======== Material for the task ========

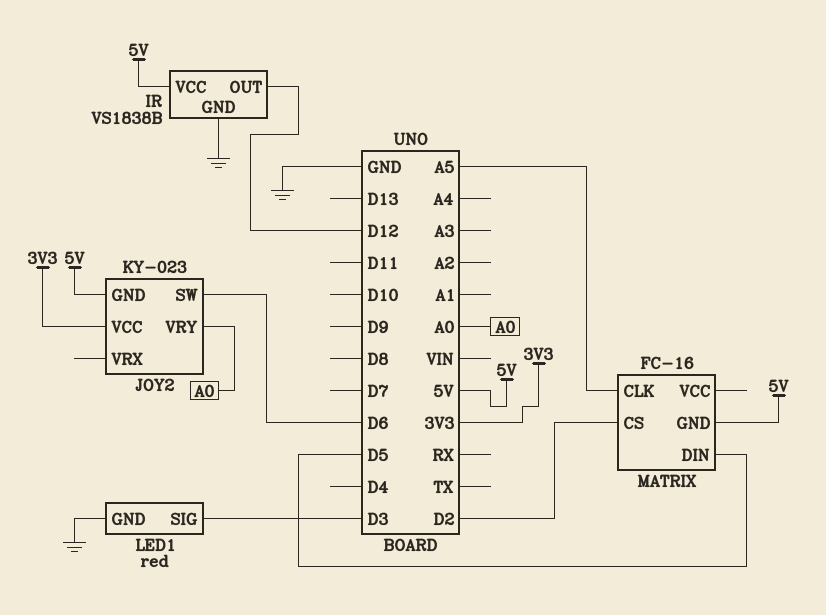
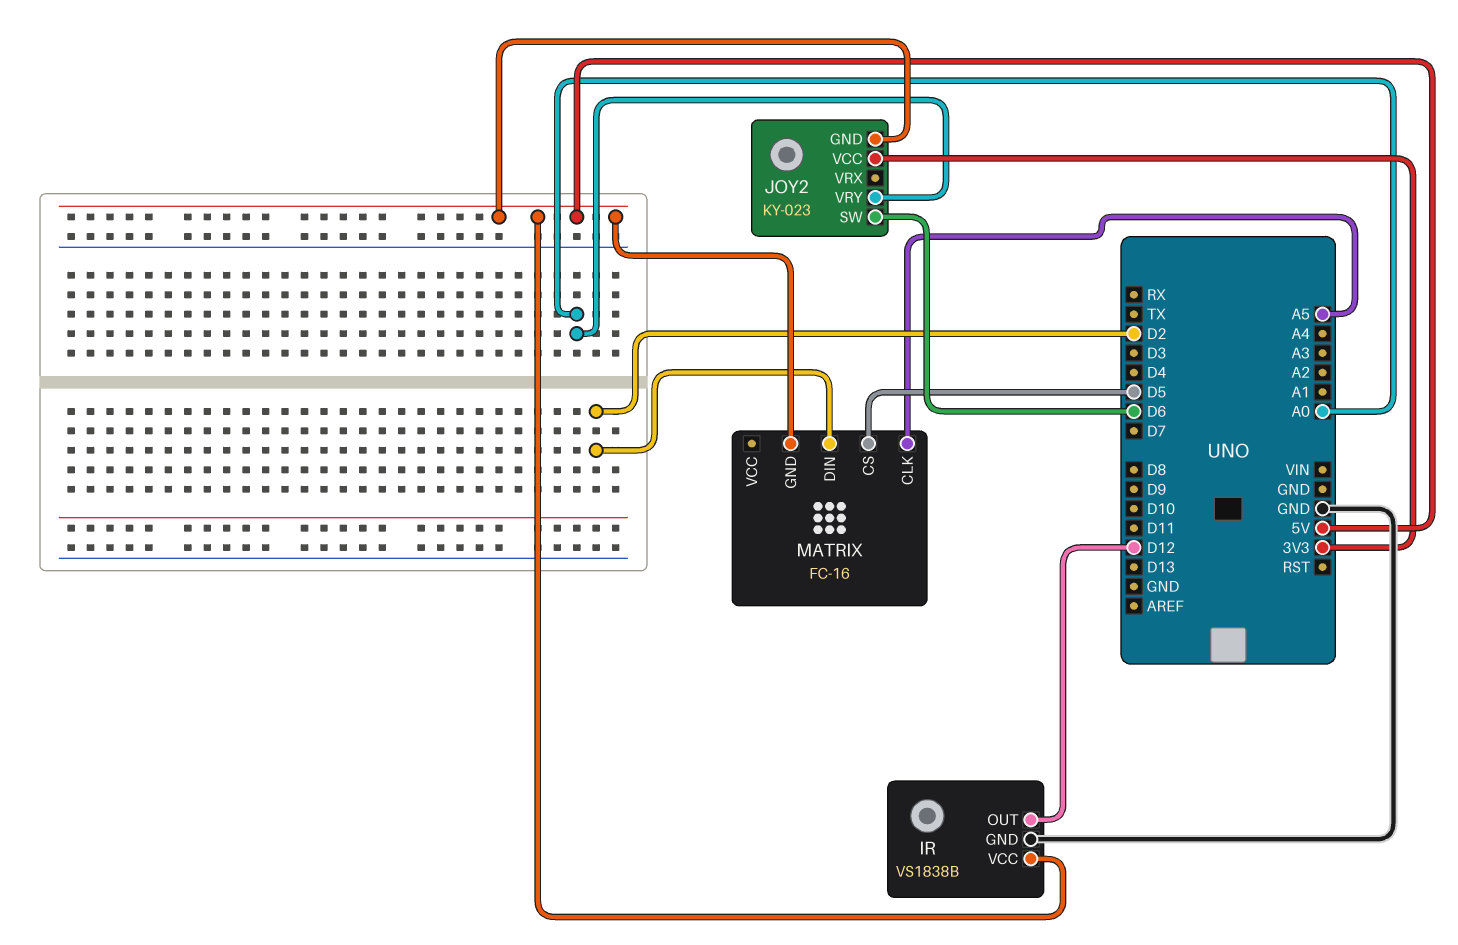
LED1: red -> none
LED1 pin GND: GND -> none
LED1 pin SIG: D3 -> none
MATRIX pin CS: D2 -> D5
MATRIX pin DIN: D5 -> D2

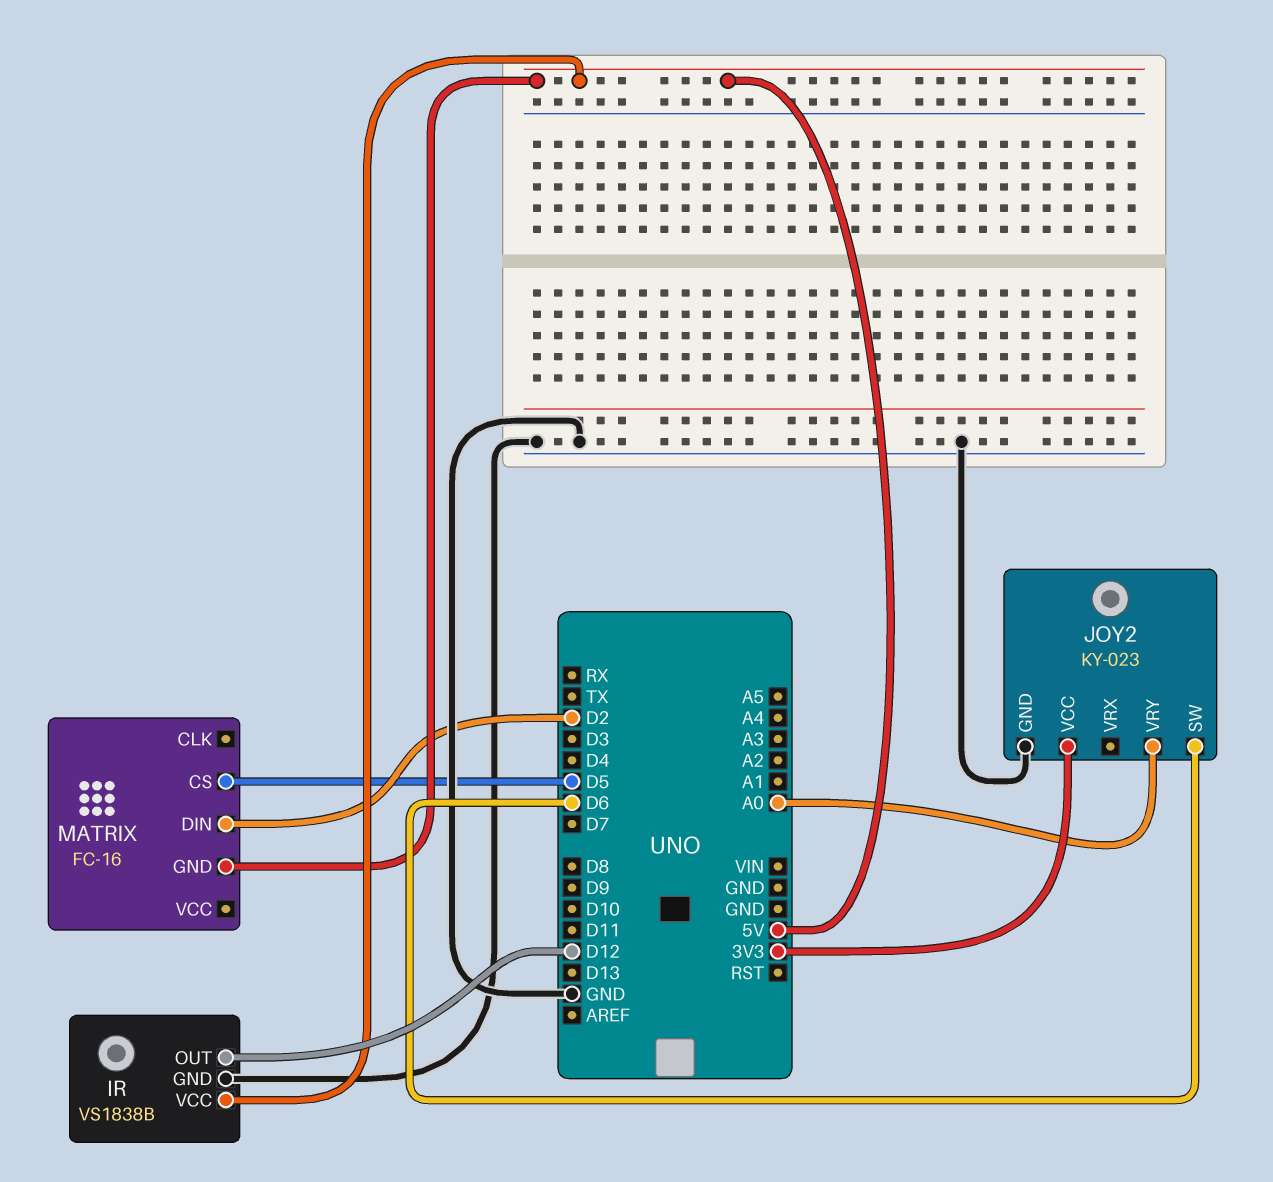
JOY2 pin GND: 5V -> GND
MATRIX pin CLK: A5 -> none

========
======== Material for the task ========

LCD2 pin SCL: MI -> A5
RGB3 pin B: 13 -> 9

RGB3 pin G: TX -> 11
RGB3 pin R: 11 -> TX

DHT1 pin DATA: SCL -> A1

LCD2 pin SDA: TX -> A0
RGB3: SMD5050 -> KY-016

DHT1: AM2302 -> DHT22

========
======== Material for the task ========

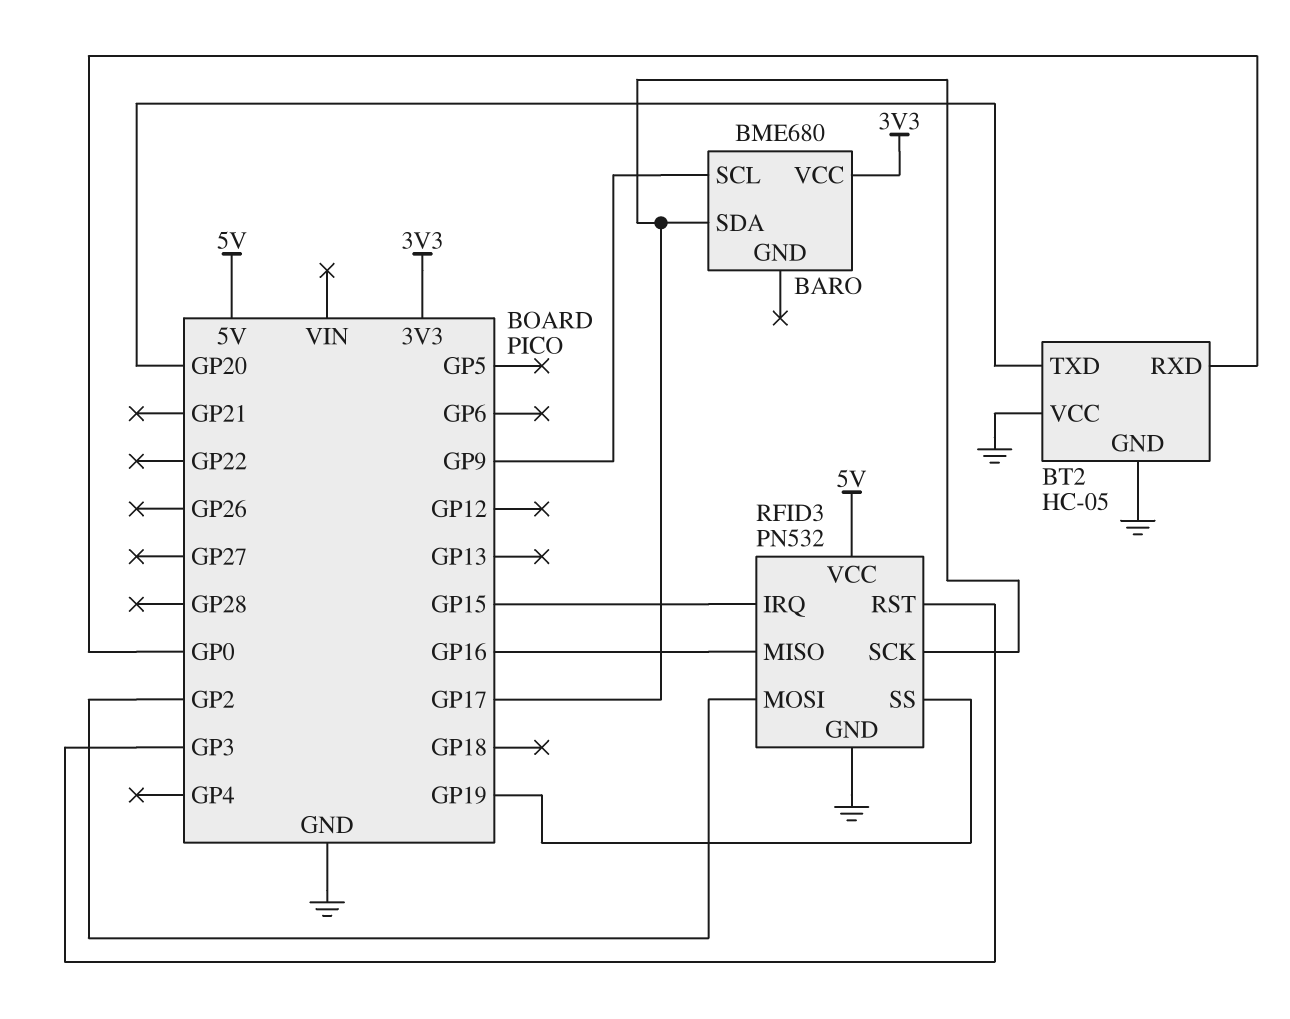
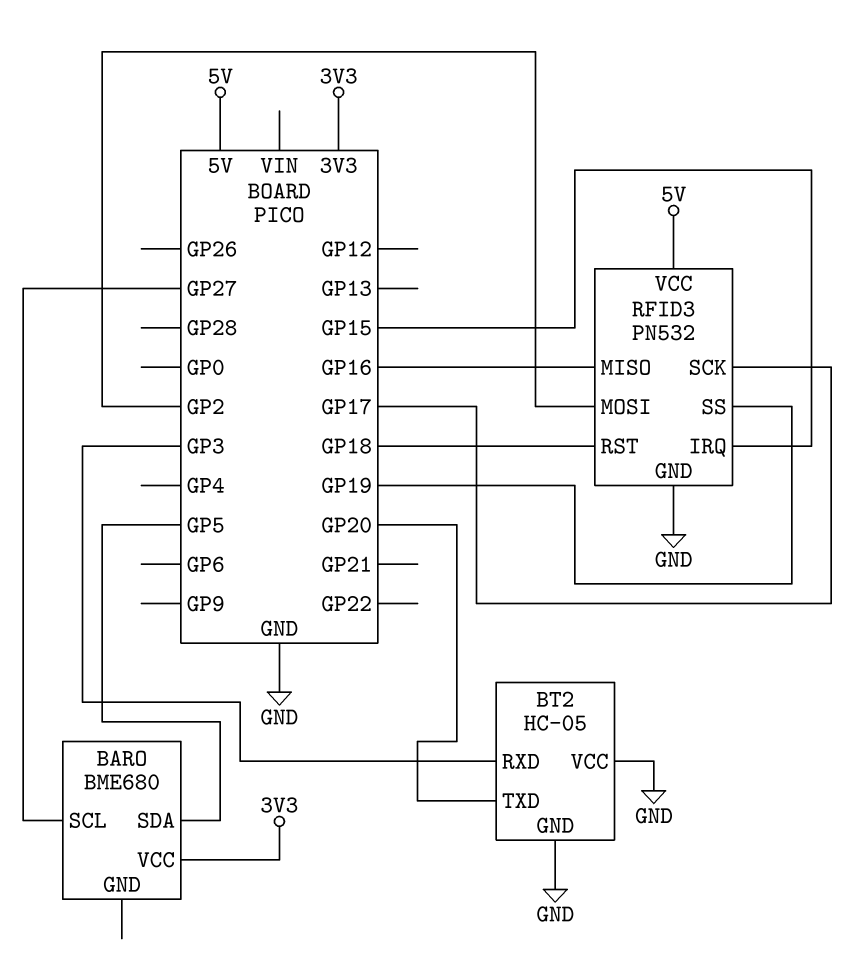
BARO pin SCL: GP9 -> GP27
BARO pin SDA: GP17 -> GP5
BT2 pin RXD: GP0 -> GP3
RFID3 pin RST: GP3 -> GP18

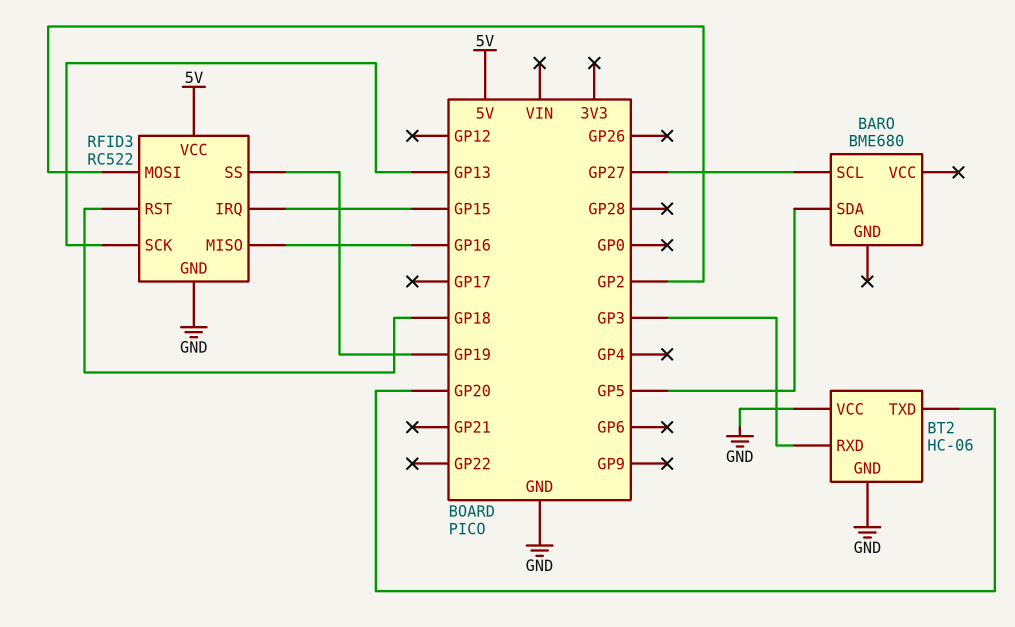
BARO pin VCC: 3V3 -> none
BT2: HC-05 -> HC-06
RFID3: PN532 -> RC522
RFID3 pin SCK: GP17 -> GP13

========

- **Problem statement**:
Wherever the string "none" occurs in the listing, return the line it sits on.

- **Result for this task**:
LED1: red -> none
LED1 pin GND: GND -> none
LED1 pin SIG: D3 -> none
MATRIX pin CLK: A5 -> none
BARO pin VCC: 3V3 -> none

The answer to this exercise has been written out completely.